TASK GOAL -
Using the records that appear below, write out exactly the lines from the one with "S1: switch (GND, N040) -> button (GND, N040)" through the one with "TR3: PNP (B", keeping both end lines.

EXTRACTED MATERIAL -

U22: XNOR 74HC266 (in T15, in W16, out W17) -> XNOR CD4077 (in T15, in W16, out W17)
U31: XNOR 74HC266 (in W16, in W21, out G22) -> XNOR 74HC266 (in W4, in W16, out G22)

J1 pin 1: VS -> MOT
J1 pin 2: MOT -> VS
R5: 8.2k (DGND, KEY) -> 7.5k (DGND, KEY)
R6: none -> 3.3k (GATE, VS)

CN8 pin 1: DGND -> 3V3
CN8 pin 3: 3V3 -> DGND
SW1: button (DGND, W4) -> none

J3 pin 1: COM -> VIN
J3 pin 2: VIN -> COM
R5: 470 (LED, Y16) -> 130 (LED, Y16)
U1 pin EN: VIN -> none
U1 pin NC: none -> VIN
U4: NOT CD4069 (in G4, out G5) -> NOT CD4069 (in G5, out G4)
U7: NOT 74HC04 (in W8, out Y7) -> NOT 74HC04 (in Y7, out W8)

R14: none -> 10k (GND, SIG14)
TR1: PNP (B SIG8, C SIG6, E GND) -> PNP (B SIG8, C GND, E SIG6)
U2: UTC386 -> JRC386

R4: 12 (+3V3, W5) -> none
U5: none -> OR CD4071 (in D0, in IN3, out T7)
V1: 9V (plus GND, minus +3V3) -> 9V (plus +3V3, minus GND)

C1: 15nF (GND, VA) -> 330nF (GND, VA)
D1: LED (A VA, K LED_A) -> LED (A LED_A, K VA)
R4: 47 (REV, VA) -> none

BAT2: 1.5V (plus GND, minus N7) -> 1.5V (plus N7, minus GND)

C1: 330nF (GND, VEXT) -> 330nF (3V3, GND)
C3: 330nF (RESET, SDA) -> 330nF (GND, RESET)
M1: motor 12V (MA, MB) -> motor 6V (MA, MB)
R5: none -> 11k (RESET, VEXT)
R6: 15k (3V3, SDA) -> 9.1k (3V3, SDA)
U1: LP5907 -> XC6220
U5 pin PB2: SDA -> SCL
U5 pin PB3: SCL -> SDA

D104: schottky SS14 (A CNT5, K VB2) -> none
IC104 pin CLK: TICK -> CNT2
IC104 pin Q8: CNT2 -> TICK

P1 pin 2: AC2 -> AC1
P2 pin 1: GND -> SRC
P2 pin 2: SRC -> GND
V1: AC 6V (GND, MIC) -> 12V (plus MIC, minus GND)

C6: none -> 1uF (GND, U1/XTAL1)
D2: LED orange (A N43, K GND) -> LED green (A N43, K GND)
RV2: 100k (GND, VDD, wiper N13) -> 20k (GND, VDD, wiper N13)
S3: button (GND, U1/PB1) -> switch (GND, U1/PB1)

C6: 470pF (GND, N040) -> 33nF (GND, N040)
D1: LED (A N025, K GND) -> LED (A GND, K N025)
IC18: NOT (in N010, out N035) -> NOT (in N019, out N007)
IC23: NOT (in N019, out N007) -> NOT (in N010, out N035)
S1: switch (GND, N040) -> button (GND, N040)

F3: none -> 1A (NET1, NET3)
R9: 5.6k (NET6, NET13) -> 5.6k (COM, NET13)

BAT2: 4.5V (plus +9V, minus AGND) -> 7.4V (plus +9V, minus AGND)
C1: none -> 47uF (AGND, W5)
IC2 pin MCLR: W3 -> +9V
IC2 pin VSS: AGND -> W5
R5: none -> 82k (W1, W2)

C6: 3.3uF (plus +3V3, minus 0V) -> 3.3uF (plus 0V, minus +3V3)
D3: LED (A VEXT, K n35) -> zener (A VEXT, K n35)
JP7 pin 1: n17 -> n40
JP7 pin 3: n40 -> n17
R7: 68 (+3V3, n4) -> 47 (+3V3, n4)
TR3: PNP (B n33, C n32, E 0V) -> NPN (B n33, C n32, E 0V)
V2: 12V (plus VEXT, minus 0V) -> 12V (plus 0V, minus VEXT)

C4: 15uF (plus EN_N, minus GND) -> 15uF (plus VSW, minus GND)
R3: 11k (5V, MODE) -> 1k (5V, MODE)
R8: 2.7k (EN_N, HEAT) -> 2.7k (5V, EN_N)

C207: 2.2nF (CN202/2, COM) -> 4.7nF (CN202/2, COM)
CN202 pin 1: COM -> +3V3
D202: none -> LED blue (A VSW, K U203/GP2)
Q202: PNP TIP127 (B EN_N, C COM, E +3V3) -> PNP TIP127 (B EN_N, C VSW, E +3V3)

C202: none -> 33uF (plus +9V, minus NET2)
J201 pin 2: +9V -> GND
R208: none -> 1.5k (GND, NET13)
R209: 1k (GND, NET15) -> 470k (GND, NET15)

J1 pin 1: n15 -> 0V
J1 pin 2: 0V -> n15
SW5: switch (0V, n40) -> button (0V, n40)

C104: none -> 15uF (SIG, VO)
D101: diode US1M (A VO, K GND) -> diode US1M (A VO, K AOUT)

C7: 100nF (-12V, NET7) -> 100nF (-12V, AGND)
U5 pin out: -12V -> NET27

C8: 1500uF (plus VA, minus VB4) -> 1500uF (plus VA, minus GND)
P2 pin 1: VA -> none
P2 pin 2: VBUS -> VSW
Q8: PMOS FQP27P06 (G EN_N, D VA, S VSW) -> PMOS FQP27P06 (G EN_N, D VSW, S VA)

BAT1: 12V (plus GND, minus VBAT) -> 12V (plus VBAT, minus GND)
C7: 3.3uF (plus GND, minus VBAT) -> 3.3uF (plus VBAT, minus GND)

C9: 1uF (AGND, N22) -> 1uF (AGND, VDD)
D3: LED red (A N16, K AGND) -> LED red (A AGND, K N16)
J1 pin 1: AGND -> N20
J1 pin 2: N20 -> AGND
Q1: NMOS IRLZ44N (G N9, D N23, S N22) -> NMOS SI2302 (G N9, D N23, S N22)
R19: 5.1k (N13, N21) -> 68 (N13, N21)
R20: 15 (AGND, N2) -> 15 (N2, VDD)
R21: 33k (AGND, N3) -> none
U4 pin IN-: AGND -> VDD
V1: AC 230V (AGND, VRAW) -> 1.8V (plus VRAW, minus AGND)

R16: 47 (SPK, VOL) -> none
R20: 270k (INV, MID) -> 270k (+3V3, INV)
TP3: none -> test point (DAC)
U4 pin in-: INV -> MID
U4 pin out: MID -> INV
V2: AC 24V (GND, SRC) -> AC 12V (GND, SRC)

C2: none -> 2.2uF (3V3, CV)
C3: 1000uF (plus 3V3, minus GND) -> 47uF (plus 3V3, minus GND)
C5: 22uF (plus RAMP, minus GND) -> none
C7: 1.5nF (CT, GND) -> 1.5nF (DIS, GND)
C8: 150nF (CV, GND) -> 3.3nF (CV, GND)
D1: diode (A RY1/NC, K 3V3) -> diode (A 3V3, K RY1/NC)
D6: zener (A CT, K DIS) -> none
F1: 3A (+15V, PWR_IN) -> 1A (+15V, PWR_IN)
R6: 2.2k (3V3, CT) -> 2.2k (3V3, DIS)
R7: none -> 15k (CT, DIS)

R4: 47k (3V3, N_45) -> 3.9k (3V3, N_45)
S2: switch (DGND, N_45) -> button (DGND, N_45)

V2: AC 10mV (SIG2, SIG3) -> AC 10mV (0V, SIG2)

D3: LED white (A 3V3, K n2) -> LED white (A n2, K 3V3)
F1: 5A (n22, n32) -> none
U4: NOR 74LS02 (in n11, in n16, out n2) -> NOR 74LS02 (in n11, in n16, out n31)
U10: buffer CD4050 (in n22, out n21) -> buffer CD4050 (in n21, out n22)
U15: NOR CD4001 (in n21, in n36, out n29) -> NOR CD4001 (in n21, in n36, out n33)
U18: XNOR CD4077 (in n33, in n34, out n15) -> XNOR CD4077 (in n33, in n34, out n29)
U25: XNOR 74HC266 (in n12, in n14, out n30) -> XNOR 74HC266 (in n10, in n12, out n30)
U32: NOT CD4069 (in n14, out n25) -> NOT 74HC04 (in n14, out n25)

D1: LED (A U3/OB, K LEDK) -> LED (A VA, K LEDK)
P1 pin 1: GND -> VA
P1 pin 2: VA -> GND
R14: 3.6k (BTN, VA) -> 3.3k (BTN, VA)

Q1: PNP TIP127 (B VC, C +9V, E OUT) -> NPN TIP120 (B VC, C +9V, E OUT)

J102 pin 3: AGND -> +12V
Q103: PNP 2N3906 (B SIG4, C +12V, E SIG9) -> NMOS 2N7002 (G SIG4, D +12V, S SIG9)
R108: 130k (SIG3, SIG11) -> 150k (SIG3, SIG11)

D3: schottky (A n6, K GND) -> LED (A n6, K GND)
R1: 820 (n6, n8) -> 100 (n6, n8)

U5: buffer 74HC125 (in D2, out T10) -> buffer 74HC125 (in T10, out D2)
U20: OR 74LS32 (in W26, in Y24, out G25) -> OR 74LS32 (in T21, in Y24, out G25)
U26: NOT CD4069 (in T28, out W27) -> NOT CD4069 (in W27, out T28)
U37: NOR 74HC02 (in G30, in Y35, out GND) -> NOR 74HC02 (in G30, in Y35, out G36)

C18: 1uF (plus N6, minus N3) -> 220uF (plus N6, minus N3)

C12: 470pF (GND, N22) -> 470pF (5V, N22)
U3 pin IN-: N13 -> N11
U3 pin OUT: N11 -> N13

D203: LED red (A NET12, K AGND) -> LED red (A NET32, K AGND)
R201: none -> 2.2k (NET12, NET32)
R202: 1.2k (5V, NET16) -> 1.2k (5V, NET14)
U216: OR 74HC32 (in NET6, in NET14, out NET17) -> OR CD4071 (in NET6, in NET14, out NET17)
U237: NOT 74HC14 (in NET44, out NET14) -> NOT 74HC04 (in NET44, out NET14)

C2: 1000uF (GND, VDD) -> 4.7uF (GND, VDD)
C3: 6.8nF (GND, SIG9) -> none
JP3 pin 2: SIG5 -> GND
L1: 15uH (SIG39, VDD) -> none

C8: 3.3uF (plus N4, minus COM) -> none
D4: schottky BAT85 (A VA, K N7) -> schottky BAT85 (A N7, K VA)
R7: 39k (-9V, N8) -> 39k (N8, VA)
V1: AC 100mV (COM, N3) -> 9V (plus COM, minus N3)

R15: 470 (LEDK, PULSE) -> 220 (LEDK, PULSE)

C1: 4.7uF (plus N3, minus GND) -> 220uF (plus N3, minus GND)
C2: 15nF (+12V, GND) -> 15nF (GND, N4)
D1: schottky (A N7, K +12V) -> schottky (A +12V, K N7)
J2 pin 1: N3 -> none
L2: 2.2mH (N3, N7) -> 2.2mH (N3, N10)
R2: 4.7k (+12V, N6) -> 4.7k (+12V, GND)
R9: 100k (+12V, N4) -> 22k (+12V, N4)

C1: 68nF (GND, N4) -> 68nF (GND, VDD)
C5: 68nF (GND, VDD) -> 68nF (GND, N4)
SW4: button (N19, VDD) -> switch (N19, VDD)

RESPONSE FOR THIS EXERCISE -
S1: switch (GND, N040) -> button (GND, N040)

F3: none -> 1A (NET1, NET3)
R9: 5.6k (NET6, NET13) -> 5.6k (COM, NET13)

BAT2: 4.5V (plus +9V, minus AGND) -> 7.4V (plus +9V, minus AGND)
C1: none -> 47uF (AGND, W5)
IC2 pin MCLR: W3 -> +9V
IC2 pin VSS: AGND -> W5
R5: none -> 82k (W1, W2)

C6: 3.3uF (plus +3V3, minus 0V) -> 3.3uF (plus 0V, minus +3V3)
D3: LED (A VEXT, K n35) -> zener (A VEXT, K n35)
JP7 pin 1: n17 -> n40
JP7 pin 3: n40 -> n17
R7: 68 (+3V3, n4) -> 47 (+3V3, n4)
TR3: PNP (B n33, C n32, E 0V) -> NPN (B n33, C n32, E 0V)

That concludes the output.